--- Task material Enclosed Below ---

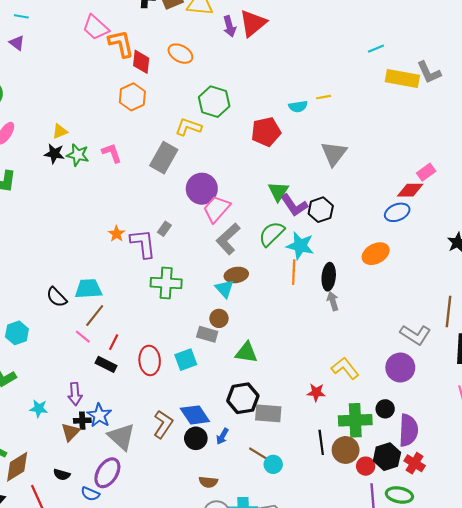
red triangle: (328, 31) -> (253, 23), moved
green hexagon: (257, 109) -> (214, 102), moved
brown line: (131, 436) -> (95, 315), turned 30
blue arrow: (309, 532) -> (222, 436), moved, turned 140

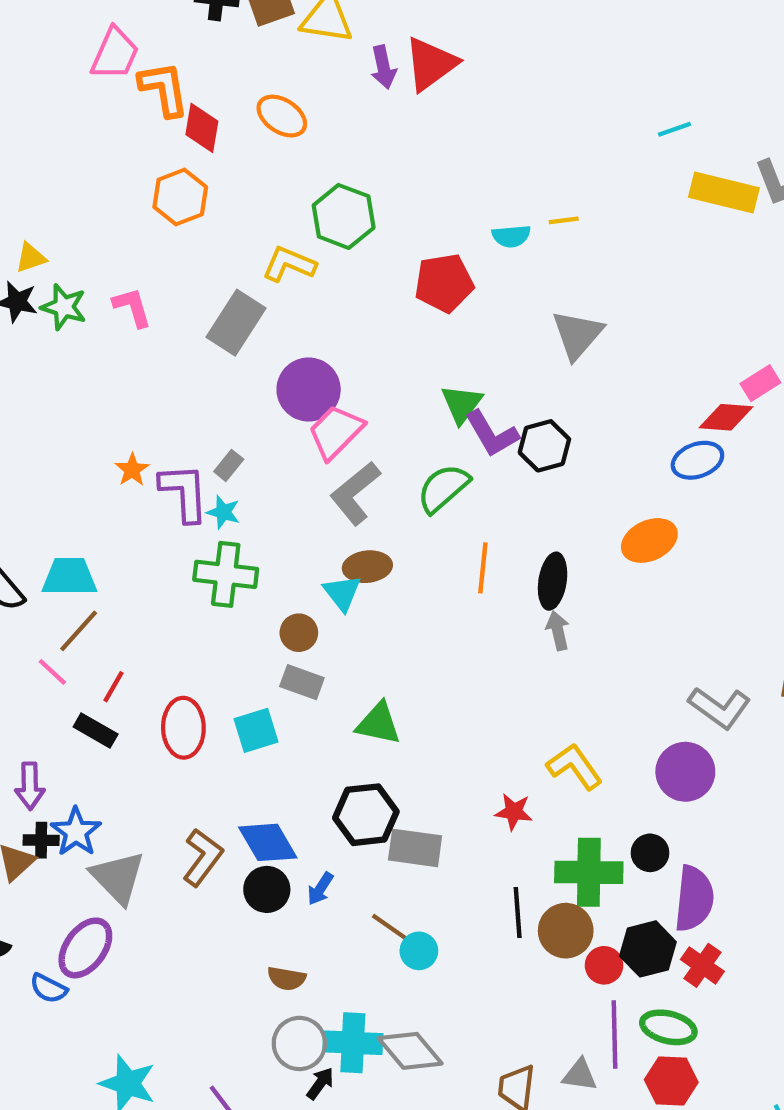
pink trapezoid: (96, 27) -> (115, 54), turned -112
cyan star: (300, 246) -> (223, 512), moved, size x0.6
brown circle: (219, 318) -> (299, 633), moved

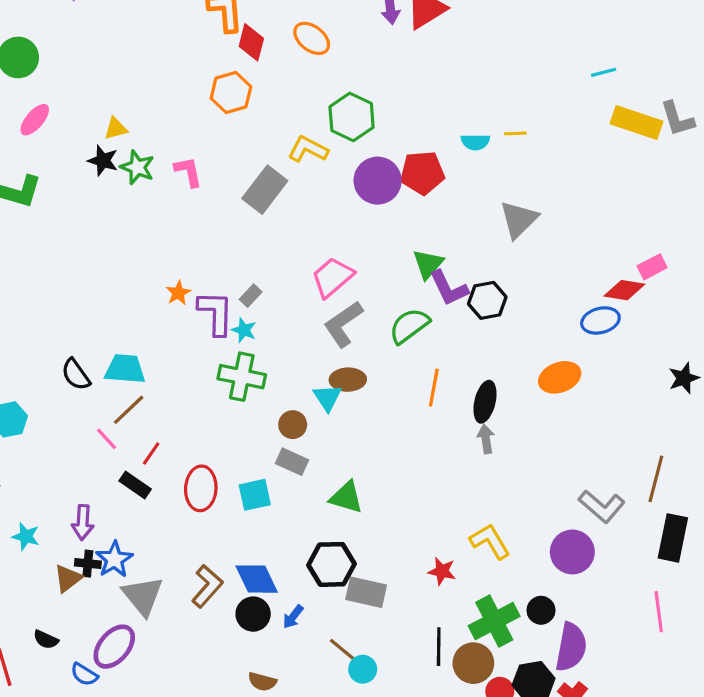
purple circle: (309, 389) -> (378, 181), moved
green cross: (589, 872) -> (494, 621), turned -33

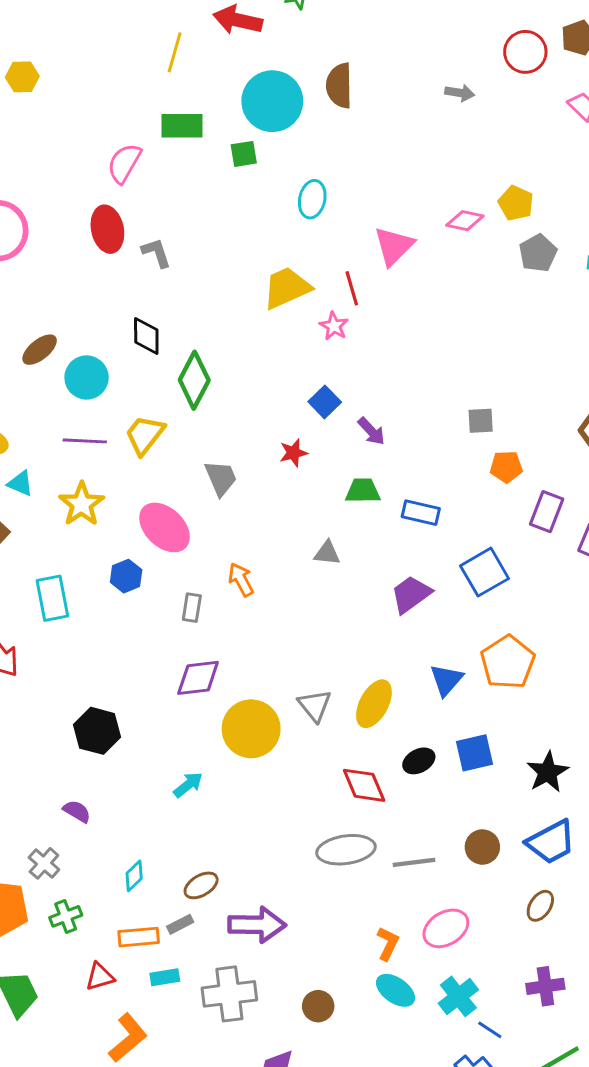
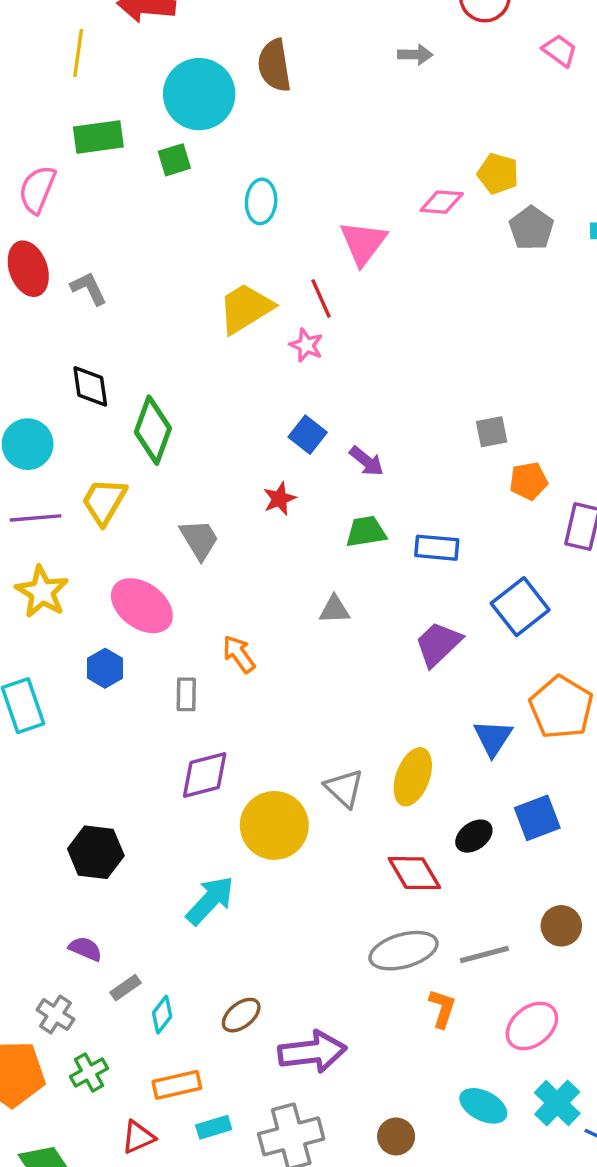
cyan arrow: (188, 785) -> (210, 900), size x1.5
gray rectangle: (180, 924) -> (126, 988), moved
orange L-shape: (388, 944) -> (442, 1008), moved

--- End of Enclosed Task material ---

A verbatim copy of every entry is wanted; the pictures stay out of it.

red triangle: (328, 31) -> (253, 23), moved
green hexagon: (257, 109) -> (214, 102), moved
brown line: (131, 436) -> (95, 315), turned 30
blue arrow: (309, 532) -> (222, 436), moved, turned 140

pink trapezoid: (96, 27) -> (115, 54), turned -112
cyan star: (300, 246) -> (223, 512), moved, size x0.6
brown circle: (219, 318) -> (299, 633), moved

purple circle: (309, 389) -> (378, 181), moved
green cross: (589, 872) -> (494, 621), turned -33

cyan arrow: (188, 785) -> (210, 900), size x1.5
gray rectangle: (180, 924) -> (126, 988), moved
orange L-shape: (388, 944) -> (442, 1008), moved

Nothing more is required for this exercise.